Listed records.
-*-

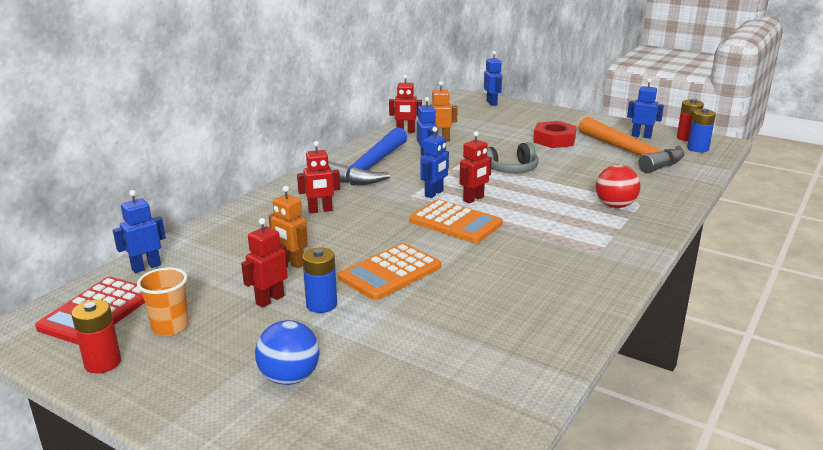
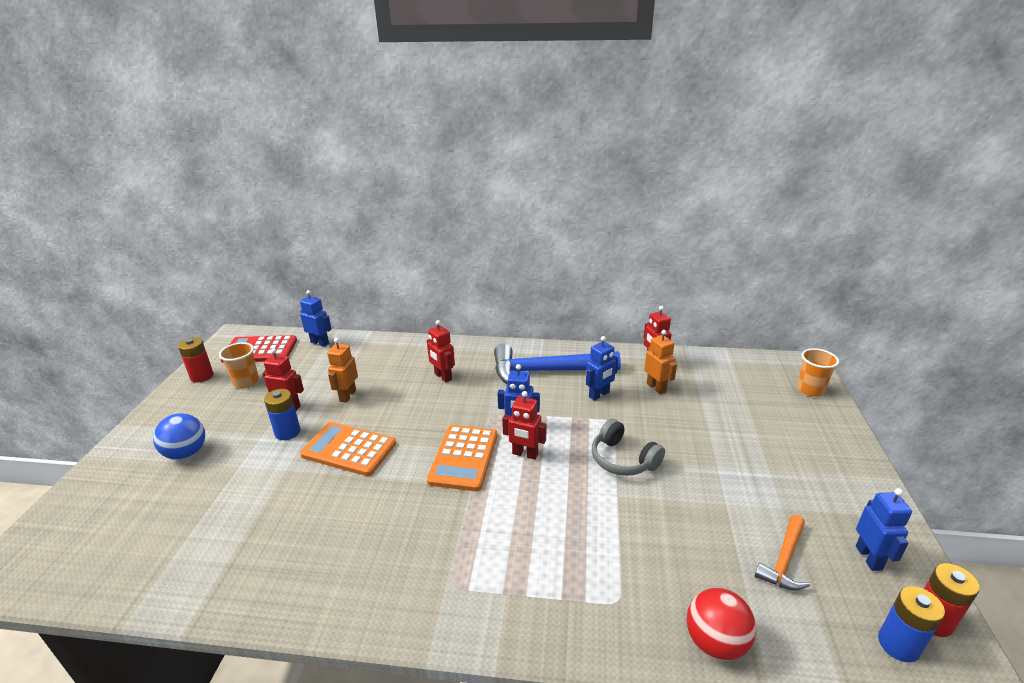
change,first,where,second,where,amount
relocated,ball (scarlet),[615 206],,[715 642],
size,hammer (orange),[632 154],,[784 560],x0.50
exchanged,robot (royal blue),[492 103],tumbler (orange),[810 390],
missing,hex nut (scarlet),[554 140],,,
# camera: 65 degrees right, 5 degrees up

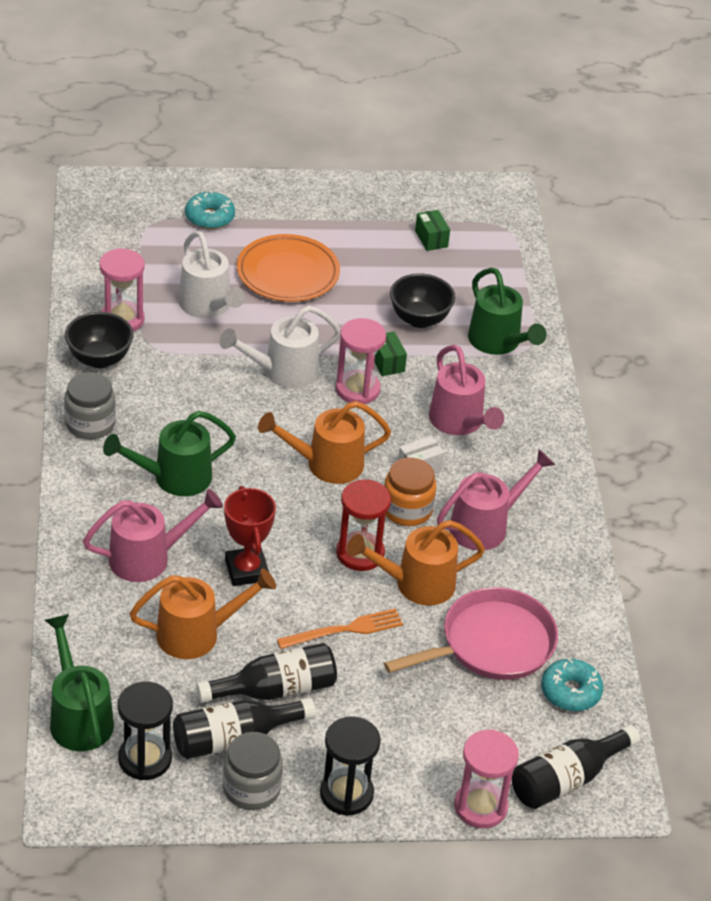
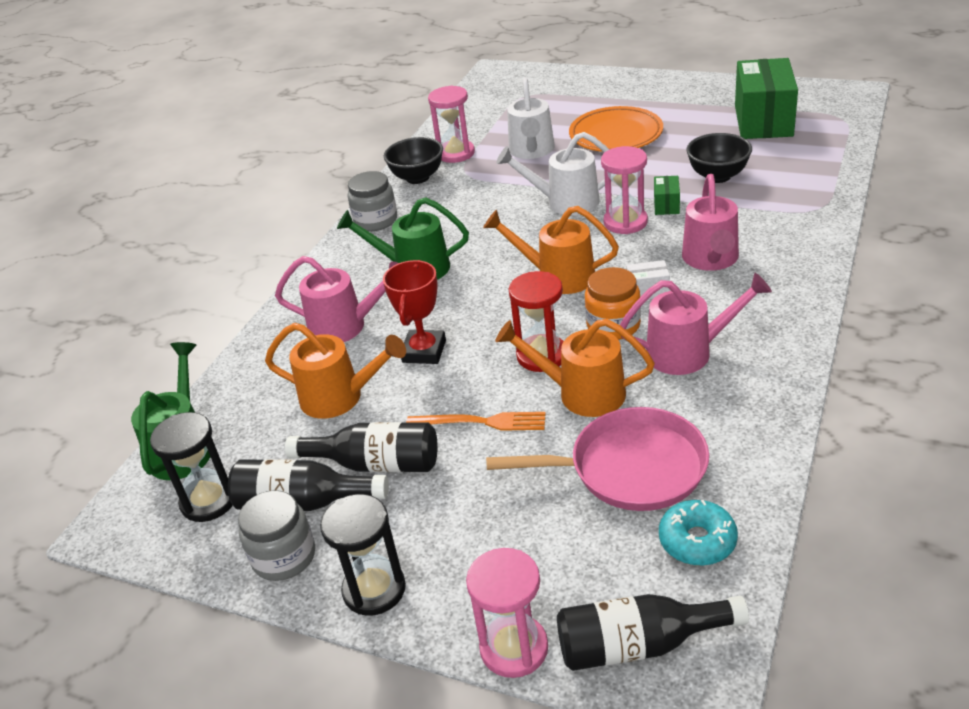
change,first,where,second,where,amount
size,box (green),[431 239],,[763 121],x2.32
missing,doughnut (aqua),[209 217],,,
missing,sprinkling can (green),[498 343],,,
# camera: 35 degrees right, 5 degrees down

-*-

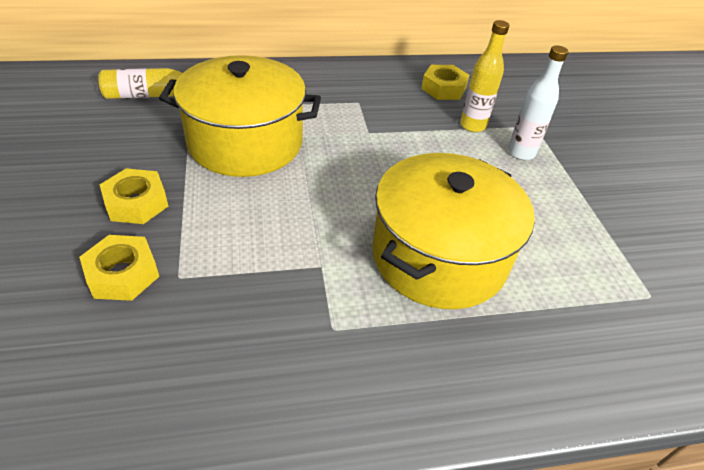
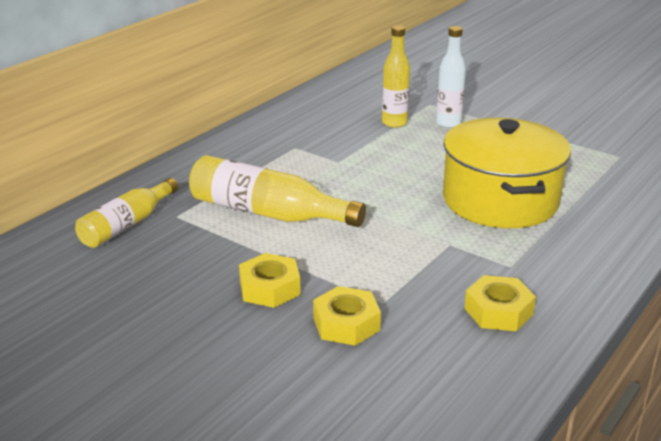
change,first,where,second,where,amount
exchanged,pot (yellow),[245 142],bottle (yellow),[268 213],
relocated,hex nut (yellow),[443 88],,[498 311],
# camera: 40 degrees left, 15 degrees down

-*-

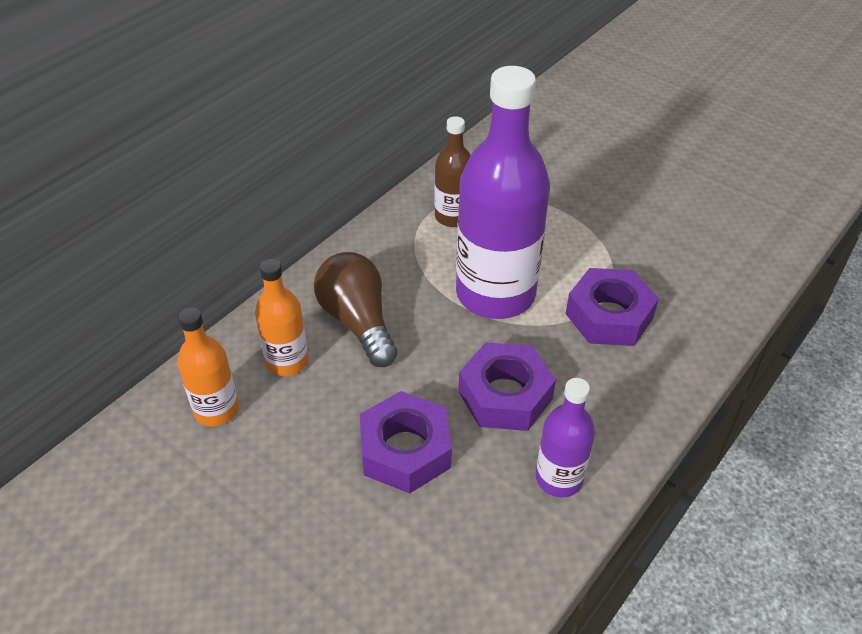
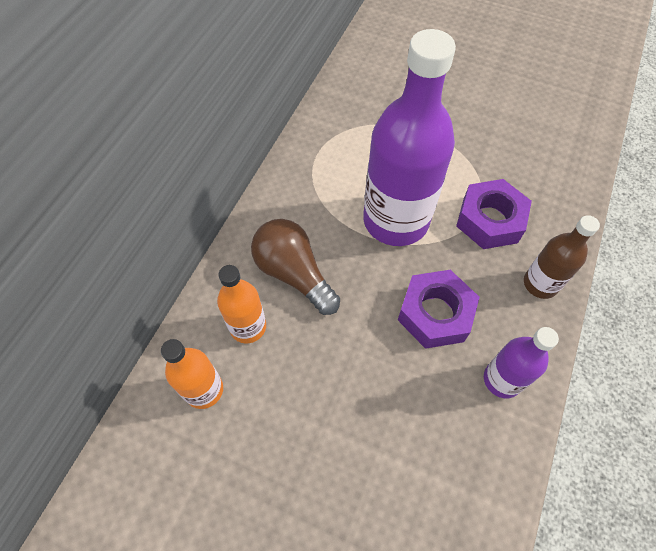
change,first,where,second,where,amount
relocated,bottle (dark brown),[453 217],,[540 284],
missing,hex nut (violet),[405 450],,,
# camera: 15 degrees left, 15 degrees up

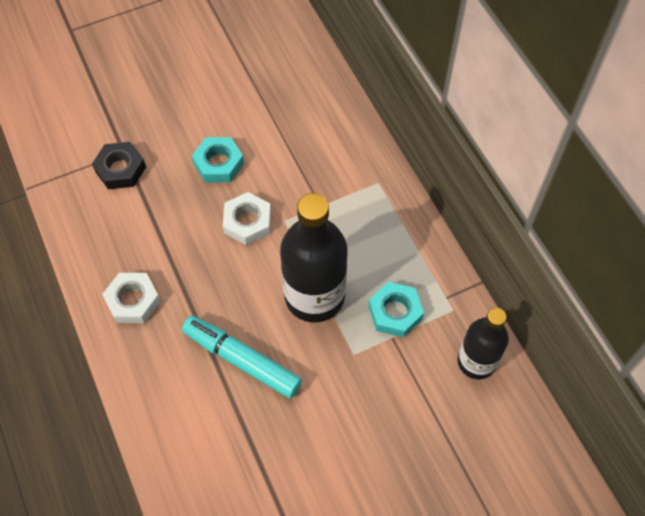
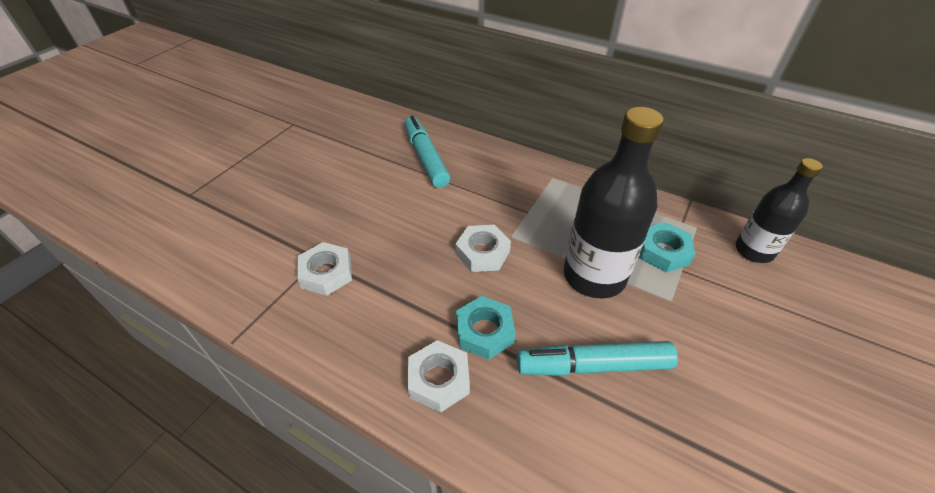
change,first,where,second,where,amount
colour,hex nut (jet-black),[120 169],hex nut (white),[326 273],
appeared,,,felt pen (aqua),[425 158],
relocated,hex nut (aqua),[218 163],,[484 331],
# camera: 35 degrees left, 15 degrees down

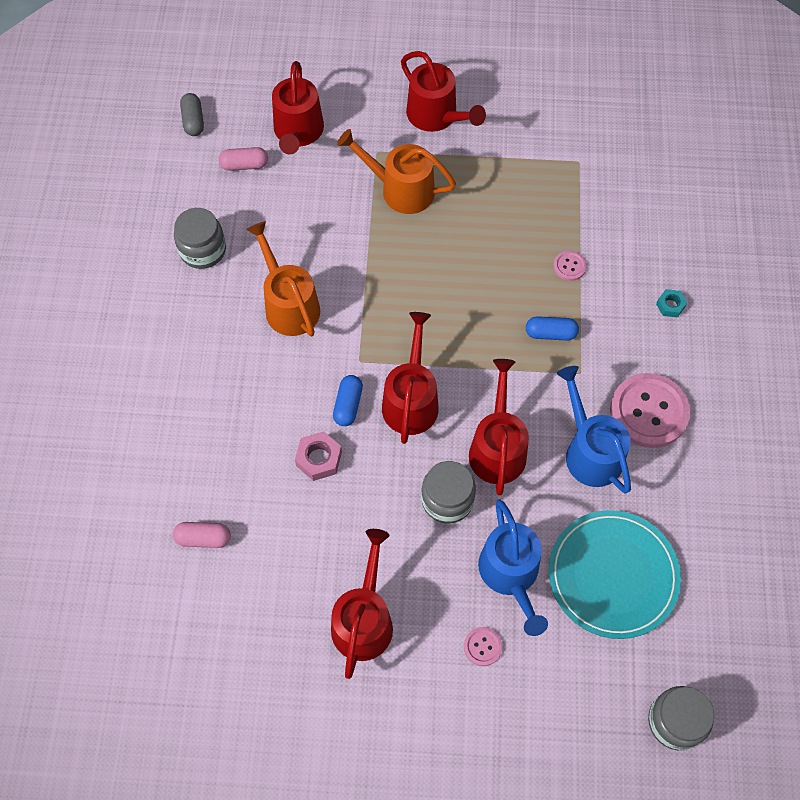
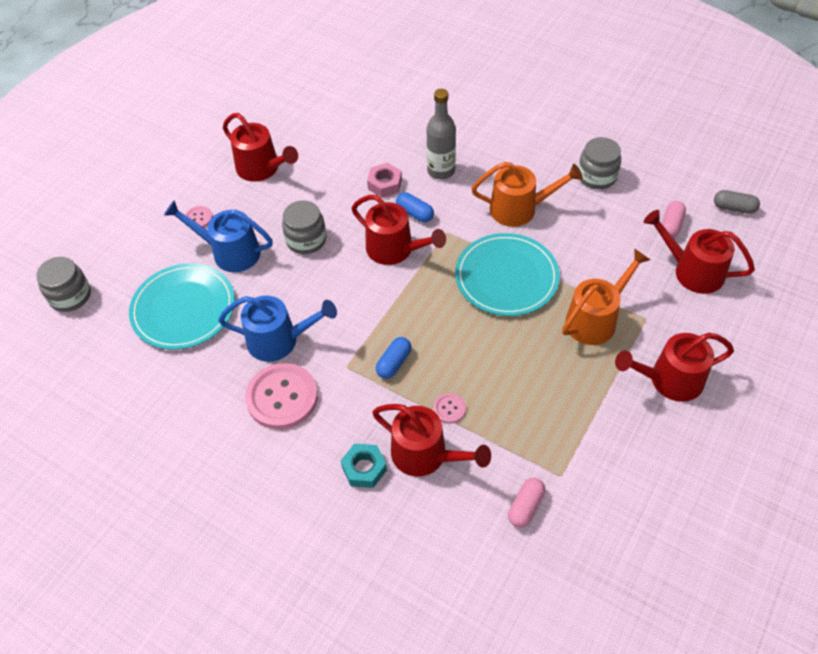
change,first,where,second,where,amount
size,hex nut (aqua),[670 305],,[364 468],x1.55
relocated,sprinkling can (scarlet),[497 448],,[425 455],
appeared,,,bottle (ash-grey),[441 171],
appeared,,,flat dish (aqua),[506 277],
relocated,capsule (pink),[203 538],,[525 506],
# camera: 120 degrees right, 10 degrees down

-*-

Required work. After locating the line with "relocated,ball (scarlet),[615 206],,[715" in the material above, return it and each line after it exactly, ending at the line with "missing,hex nut (scarlet),[554".

Answer for this exercise.
relocated,ball (scarlet),[615 206],,[715 642],
size,hammer (orange),[632 154],,[784 560],x0.50
exchanged,robot (royal blue),[492 103],tumbler (orange),[810 390],
missing,hex nut (scarlet),[554 140],,,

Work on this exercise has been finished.